(Coordinate change listings)
##############################
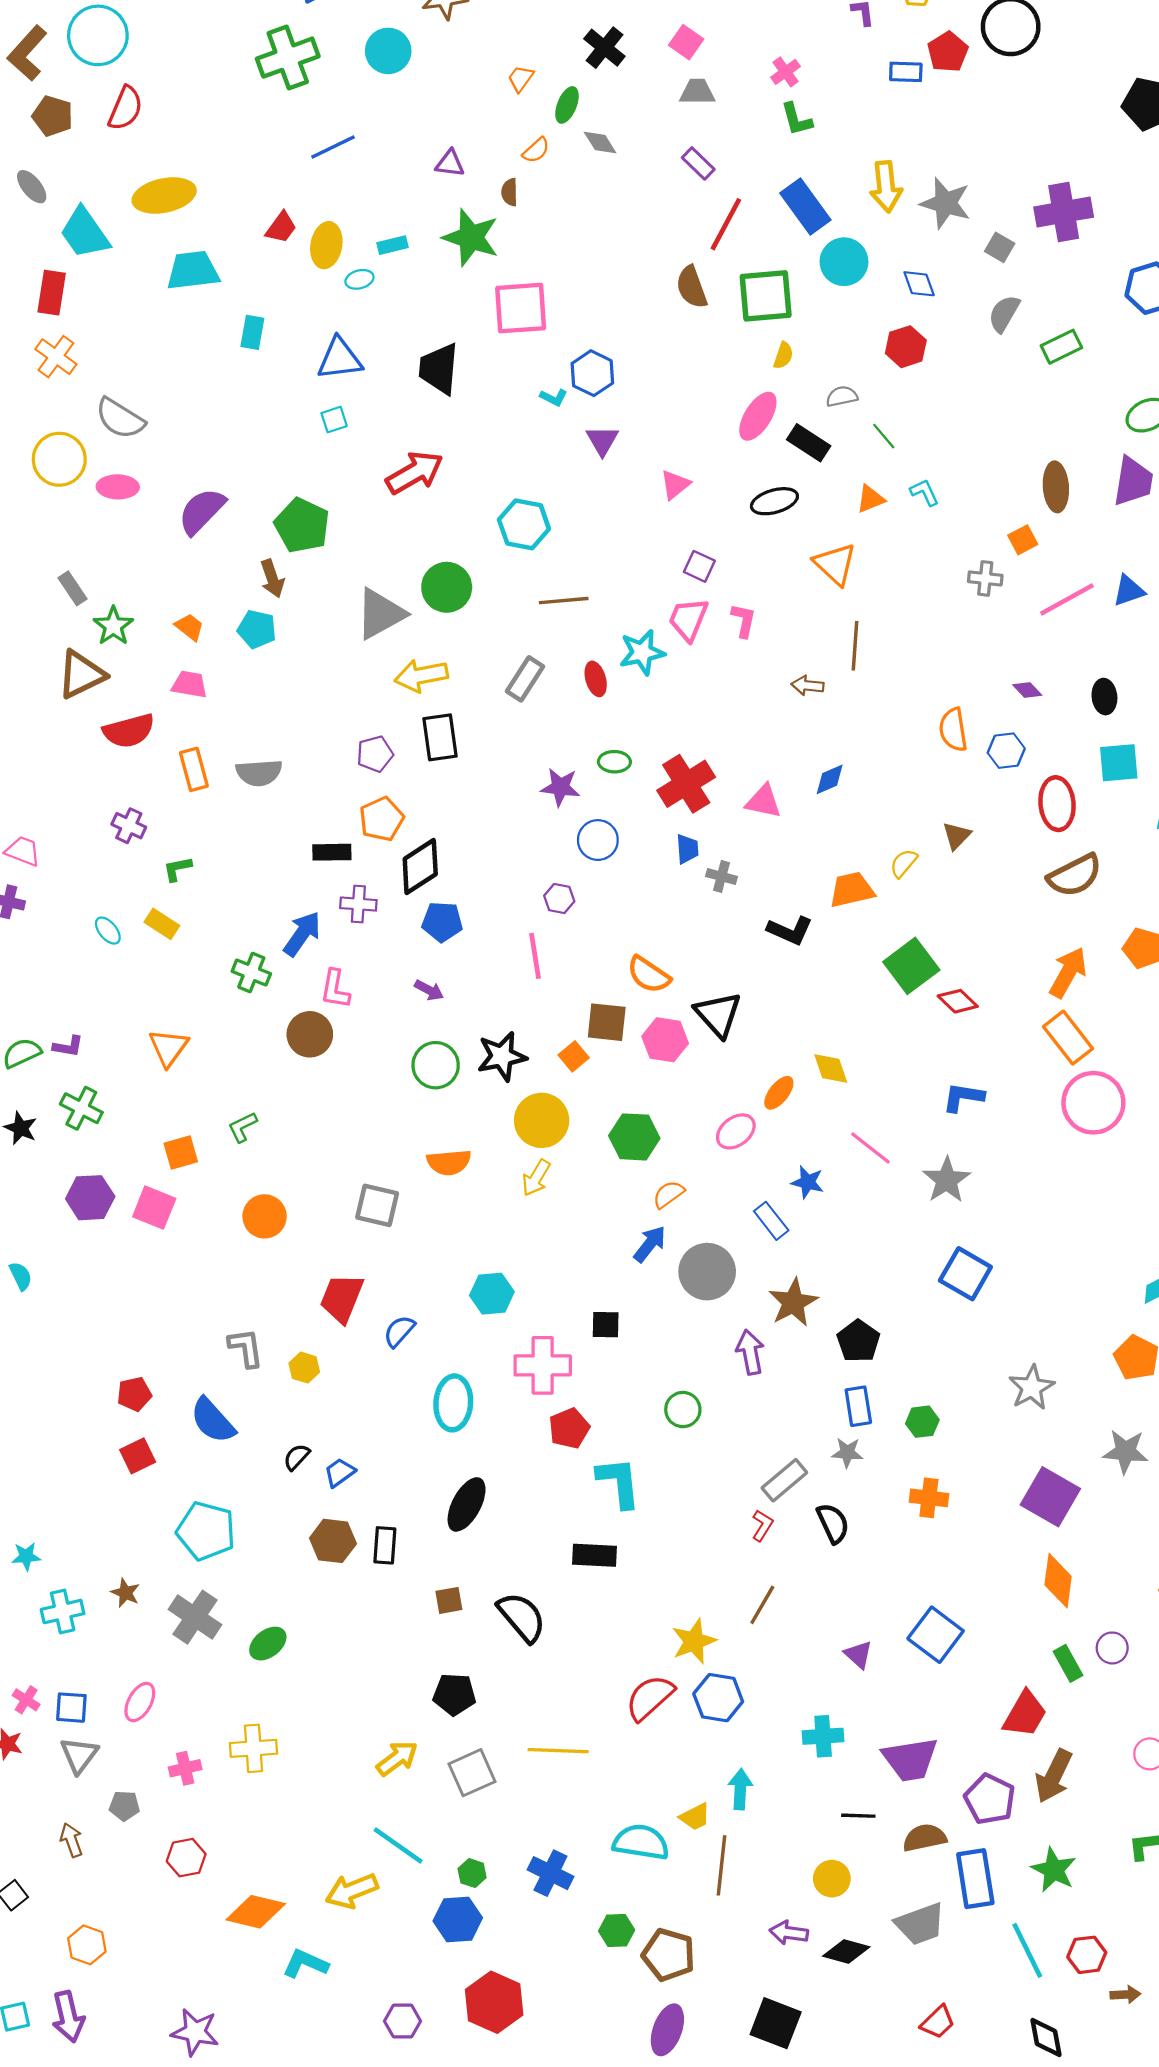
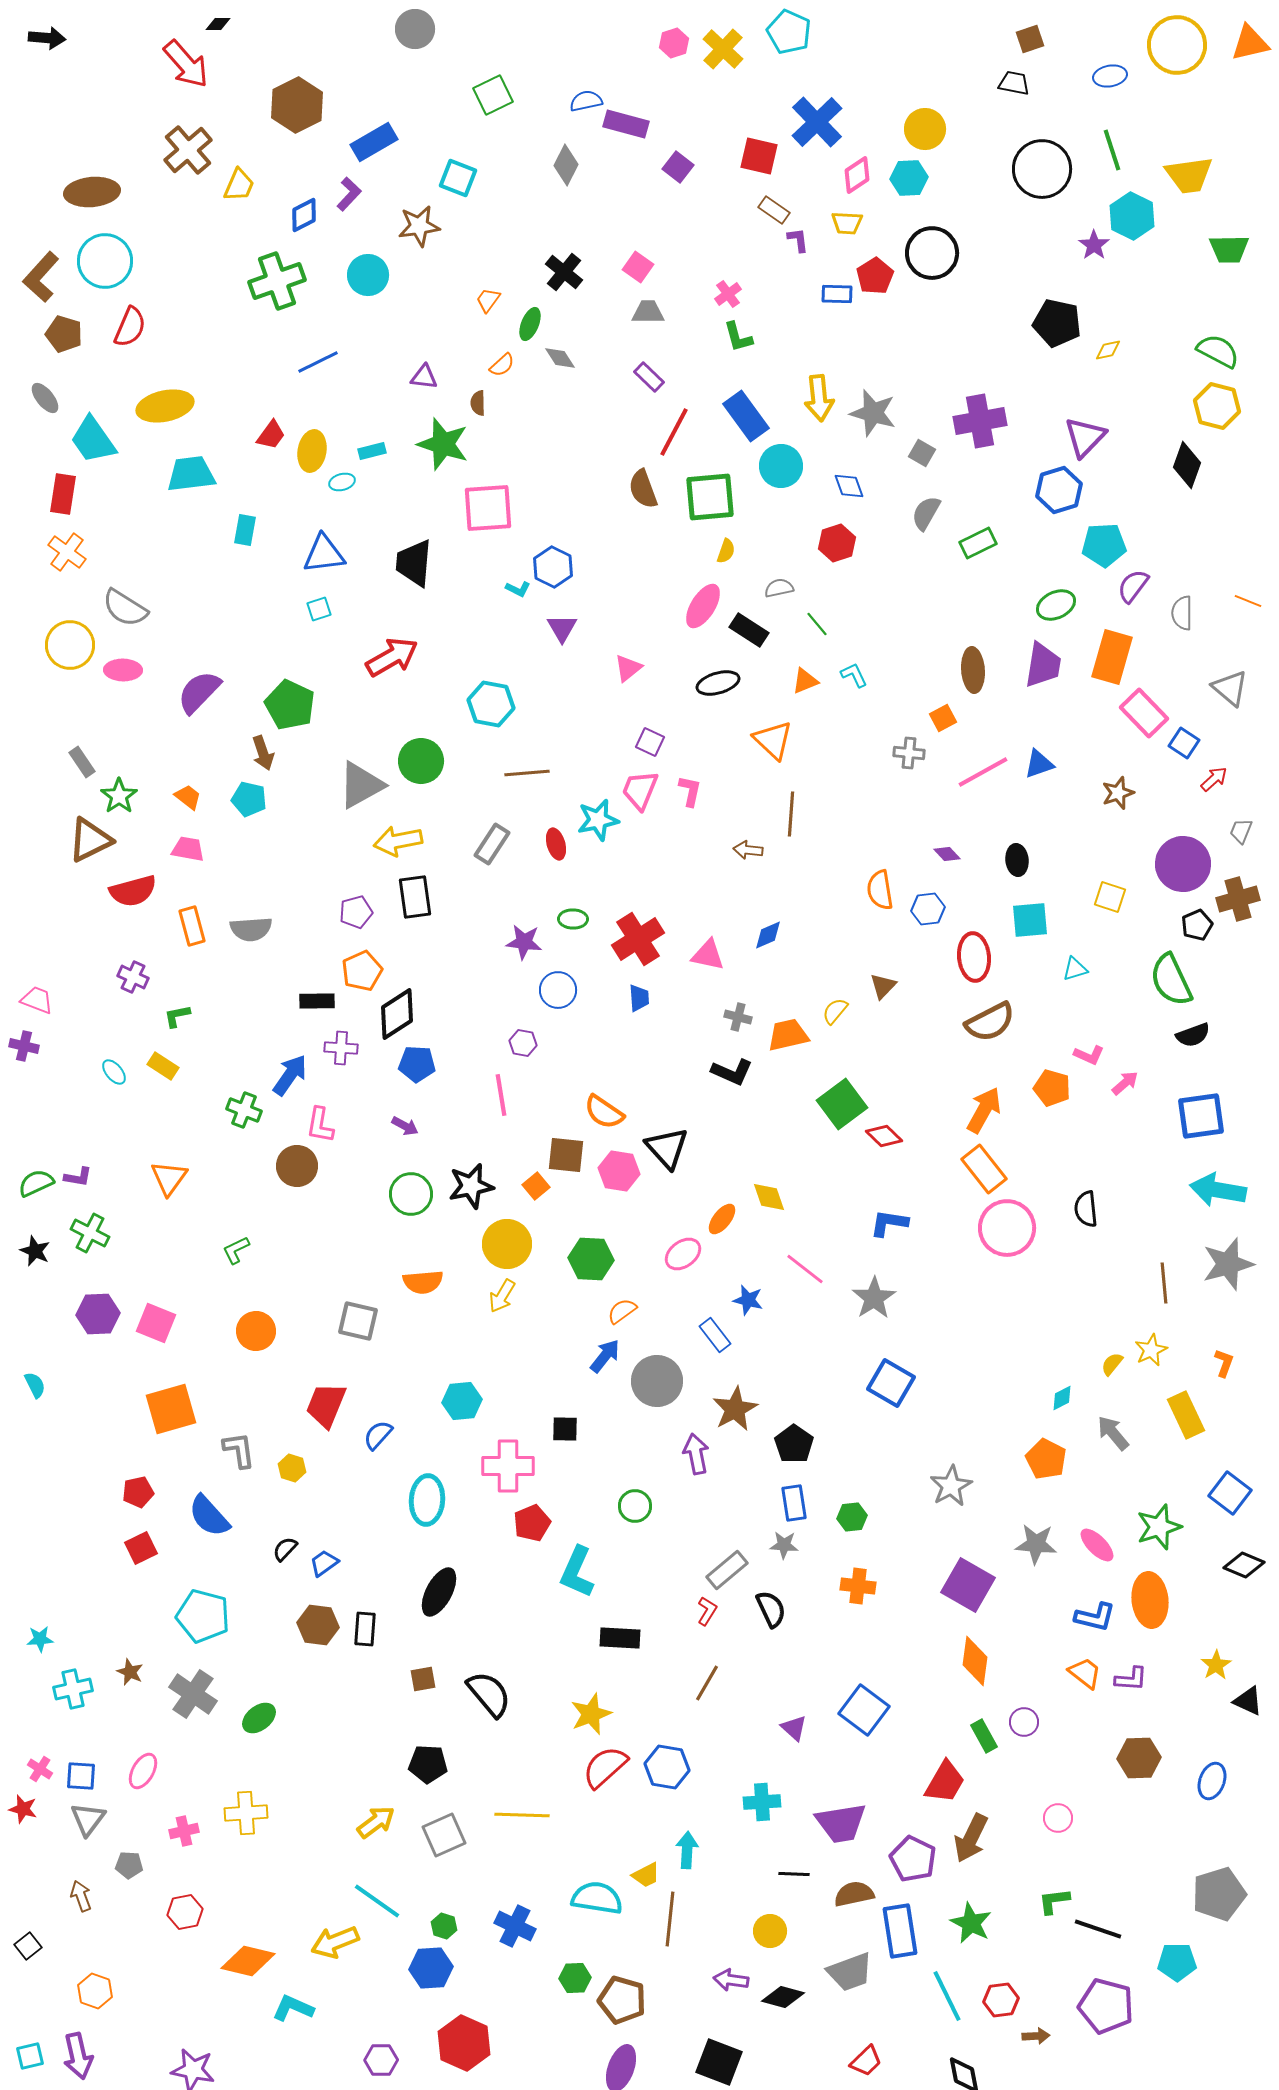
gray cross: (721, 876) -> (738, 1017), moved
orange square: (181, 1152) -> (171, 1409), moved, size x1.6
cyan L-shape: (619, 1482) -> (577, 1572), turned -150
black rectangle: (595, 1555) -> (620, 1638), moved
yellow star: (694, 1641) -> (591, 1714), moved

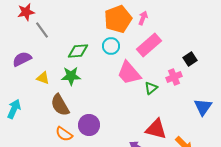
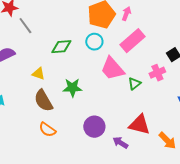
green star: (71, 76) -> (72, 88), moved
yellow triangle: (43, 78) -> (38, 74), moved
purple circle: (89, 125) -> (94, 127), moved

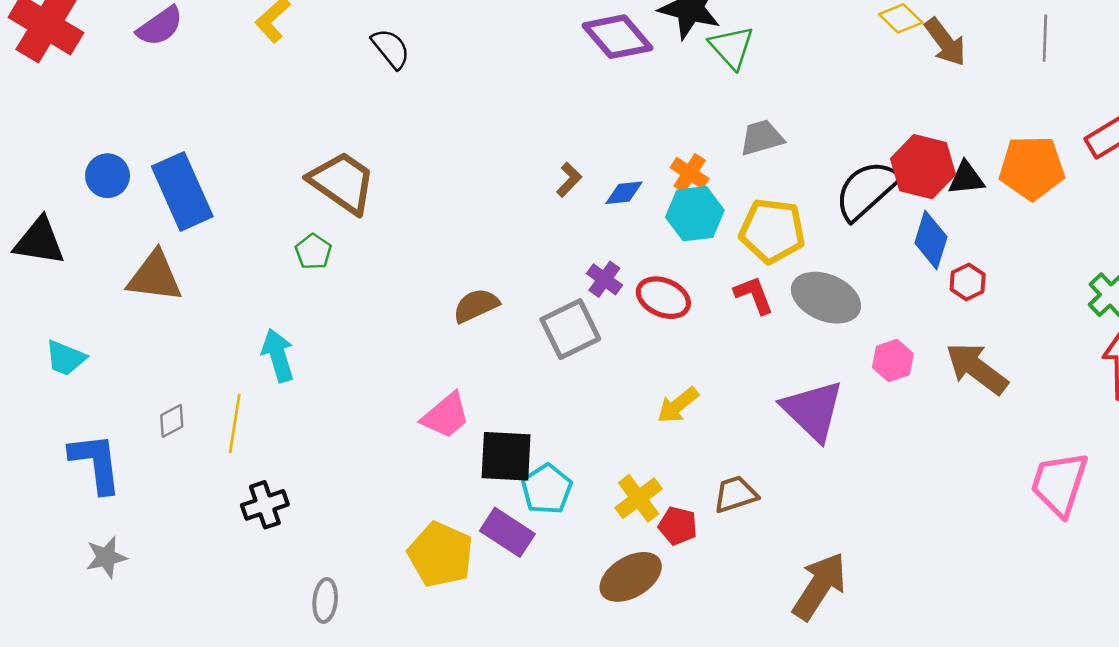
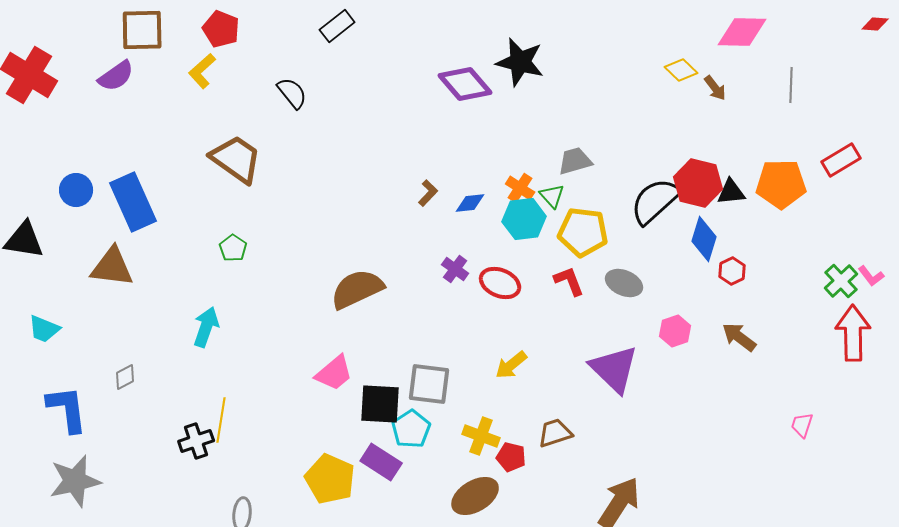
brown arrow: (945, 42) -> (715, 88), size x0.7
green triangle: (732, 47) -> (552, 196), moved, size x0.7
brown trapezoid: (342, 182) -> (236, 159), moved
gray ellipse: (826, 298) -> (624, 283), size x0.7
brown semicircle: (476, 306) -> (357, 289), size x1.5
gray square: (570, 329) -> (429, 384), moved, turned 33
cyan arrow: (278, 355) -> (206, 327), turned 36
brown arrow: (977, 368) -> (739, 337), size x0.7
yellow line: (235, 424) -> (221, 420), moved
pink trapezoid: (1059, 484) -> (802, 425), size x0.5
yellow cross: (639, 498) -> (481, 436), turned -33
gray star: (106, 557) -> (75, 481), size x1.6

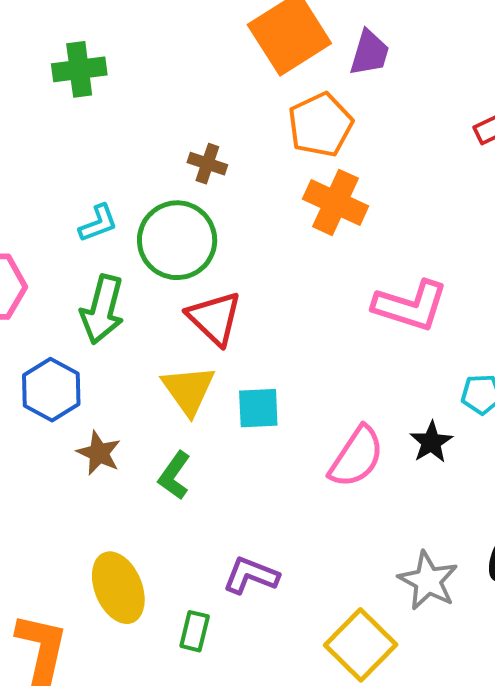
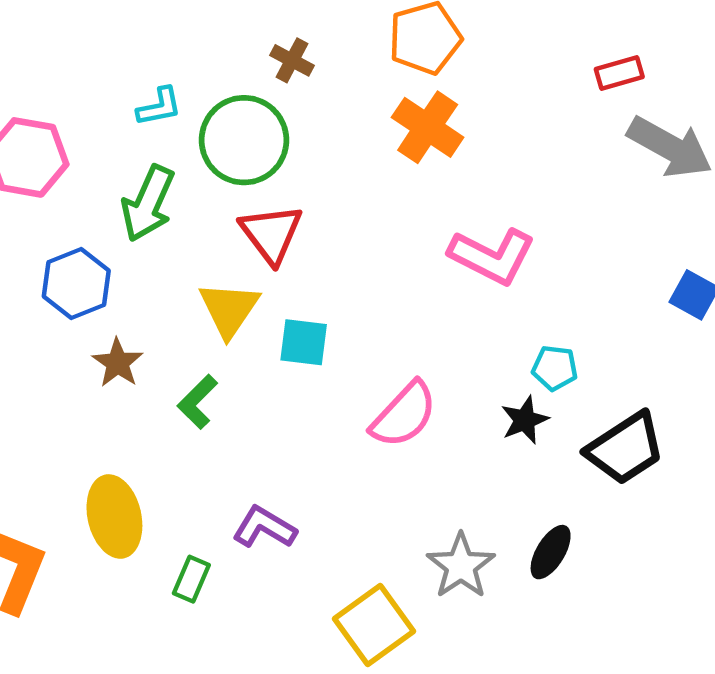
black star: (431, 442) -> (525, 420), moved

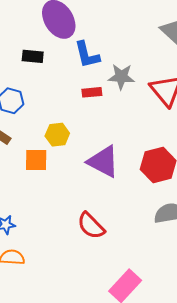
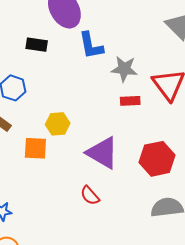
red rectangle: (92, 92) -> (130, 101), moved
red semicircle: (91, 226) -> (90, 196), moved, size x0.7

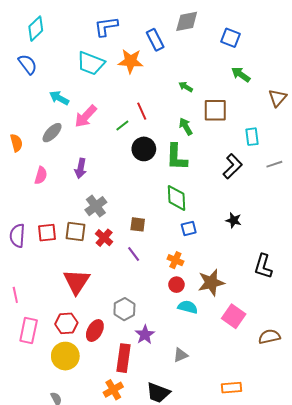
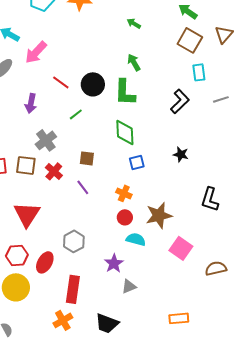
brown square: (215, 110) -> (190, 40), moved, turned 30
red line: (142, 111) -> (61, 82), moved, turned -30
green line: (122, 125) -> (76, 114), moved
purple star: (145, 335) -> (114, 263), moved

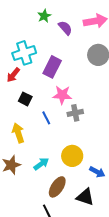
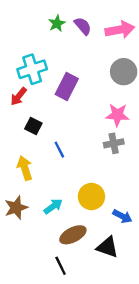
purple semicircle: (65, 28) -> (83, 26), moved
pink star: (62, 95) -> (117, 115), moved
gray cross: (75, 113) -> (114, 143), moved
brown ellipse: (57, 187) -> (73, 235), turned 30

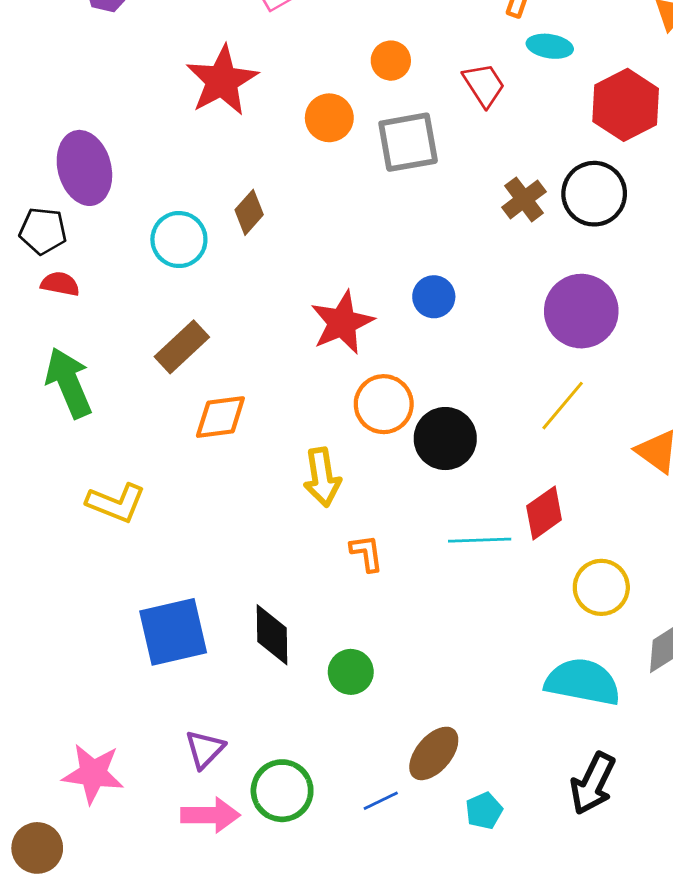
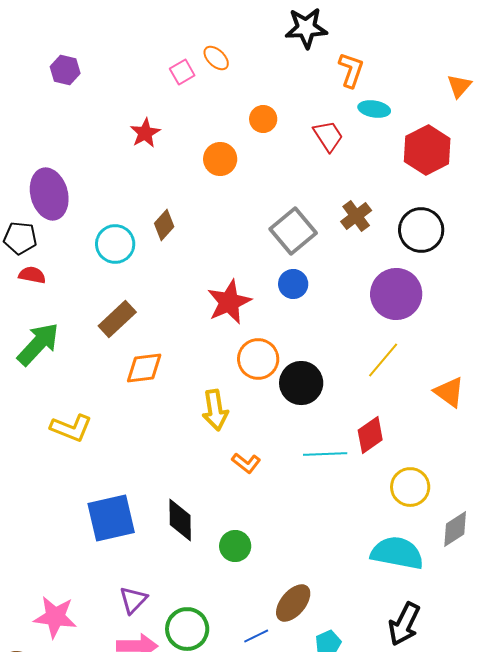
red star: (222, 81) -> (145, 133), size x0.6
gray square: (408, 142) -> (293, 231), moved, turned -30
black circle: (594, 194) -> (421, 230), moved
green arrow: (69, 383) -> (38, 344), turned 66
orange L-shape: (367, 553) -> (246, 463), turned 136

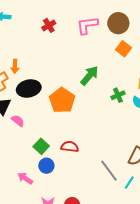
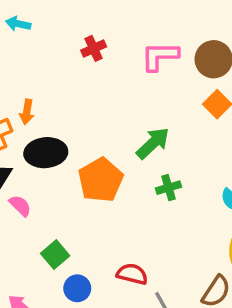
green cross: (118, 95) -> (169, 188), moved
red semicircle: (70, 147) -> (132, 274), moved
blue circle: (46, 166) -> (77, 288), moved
##############################
Assignment: Copy out each line of the data that has the word "square" in it.

Task answer:
orange square: (181, 1152) -> (171, 1409), moved, size x1.6
gray square: (570, 329) -> (429, 384), moved, turned 33
brown square: (215, 110) -> (190, 40), moved, turned 30
gray square: (408, 142) -> (293, 231), moved, turned -30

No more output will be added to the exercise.